# Problem to solve
In the entries below, return only the line containing "old: purple_gevegifol" and those after it, exactly, through the last line.

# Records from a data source

# # # # #

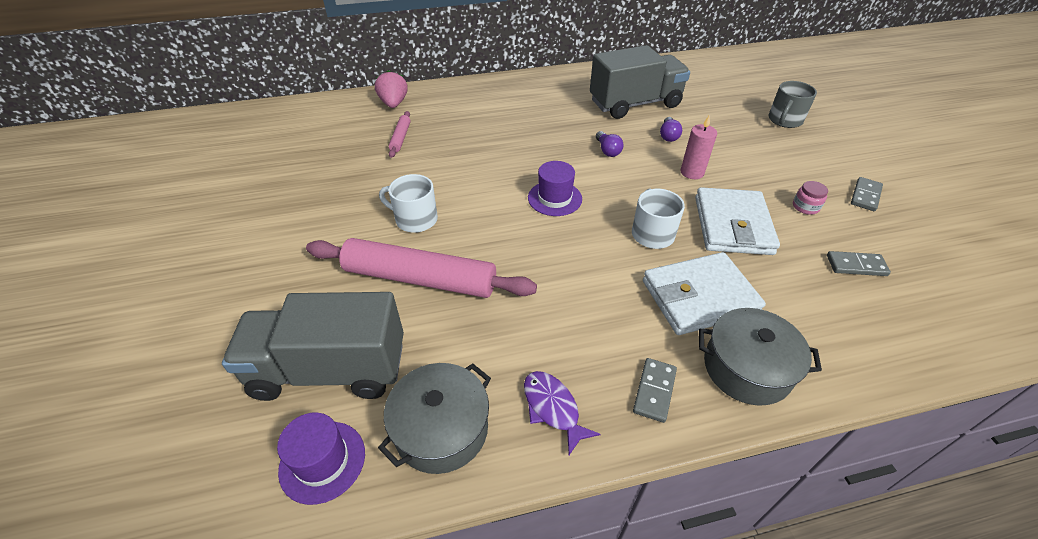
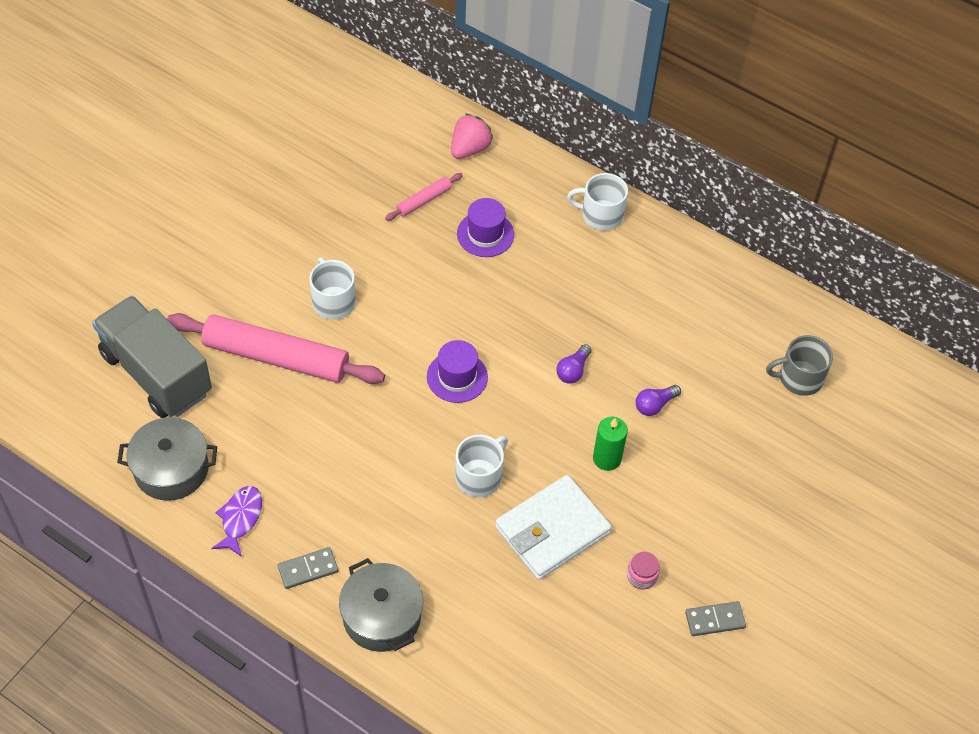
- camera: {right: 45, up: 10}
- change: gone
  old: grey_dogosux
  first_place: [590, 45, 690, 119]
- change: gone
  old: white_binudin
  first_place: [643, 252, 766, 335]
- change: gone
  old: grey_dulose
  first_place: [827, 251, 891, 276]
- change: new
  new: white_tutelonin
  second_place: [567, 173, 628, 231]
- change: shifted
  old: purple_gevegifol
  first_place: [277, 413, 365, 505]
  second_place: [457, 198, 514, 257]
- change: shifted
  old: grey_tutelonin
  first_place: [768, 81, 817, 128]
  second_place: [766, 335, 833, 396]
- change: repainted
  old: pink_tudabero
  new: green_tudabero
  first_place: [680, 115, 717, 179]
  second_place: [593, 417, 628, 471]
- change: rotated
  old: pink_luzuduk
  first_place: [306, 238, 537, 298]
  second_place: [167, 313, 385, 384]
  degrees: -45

# # # # #

# Result
  old: purple_gevegifol
  first_place: [277, 413, 365, 505]
  second_place: [457, 198, 514, 257]
- change: shifted
  old: grey_tutelonin
  first_place: [768, 81, 817, 128]
  second_place: [766, 335, 833, 396]
- change: repainted
  old: pink_tudabero
  new: green_tudabero
  first_place: [680, 115, 717, 179]
  second_place: [593, 417, 628, 471]
- change: rotated
  old: pink_luzuduk
  first_place: [306, 238, 537, 298]
  second_place: [167, 313, 385, 384]
  degrees: -45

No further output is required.